__DATA SHOWN__.

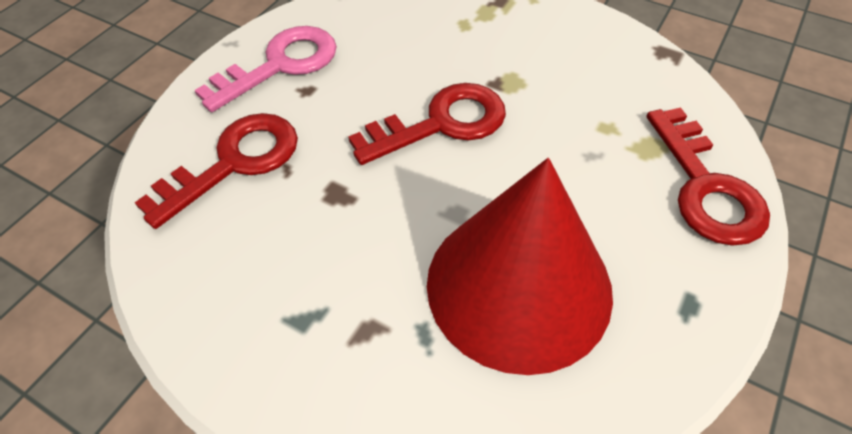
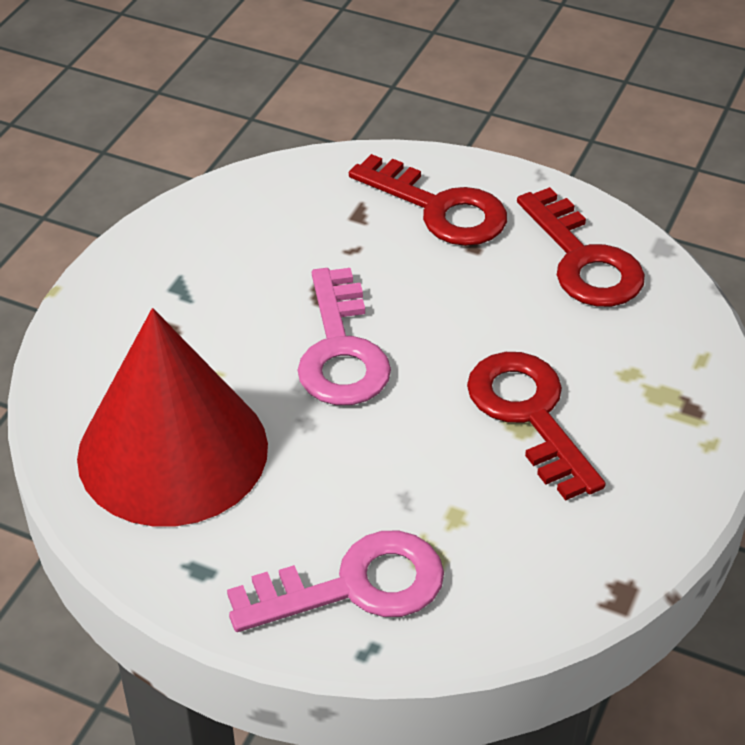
pink key: 1 -> 2

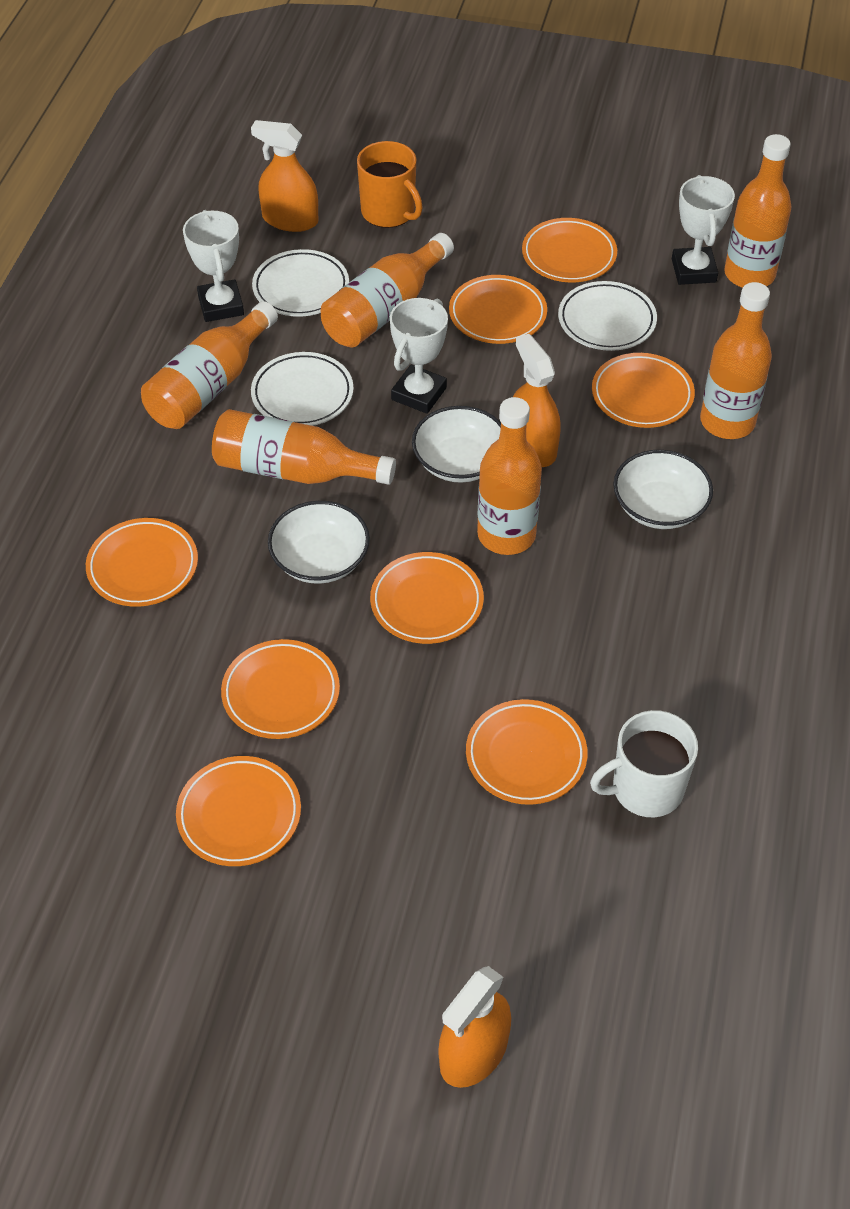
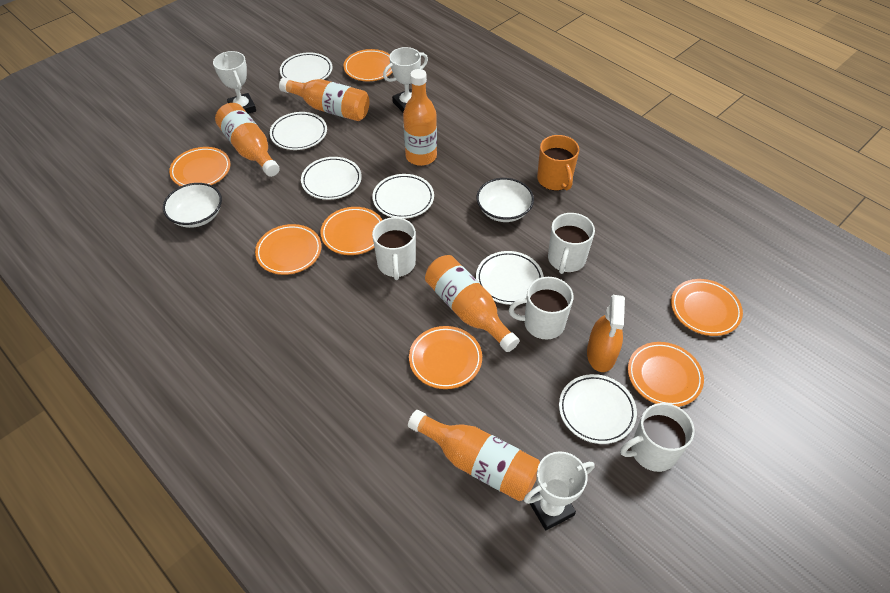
orange bottle: 6 -> 5
orange plate: 8 -> 7
orange spray bottle: 3 -> 1
white bowl: 3 -> 2
white mug: 1 -> 4
white plate: 3 -> 6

__WHAT THE EXERCISE ASKS__. Copy out the records exactly; the pictures stay behind.

__SOLUTION TO THIS PROBLEM__.
pink key: 1 -> 2

orange bottle: 6 -> 5
orange plate: 8 -> 7
orange spray bottle: 3 -> 1
white bowl: 3 -> 2
white mug: 1 -> 4
white plate: 3 -> 6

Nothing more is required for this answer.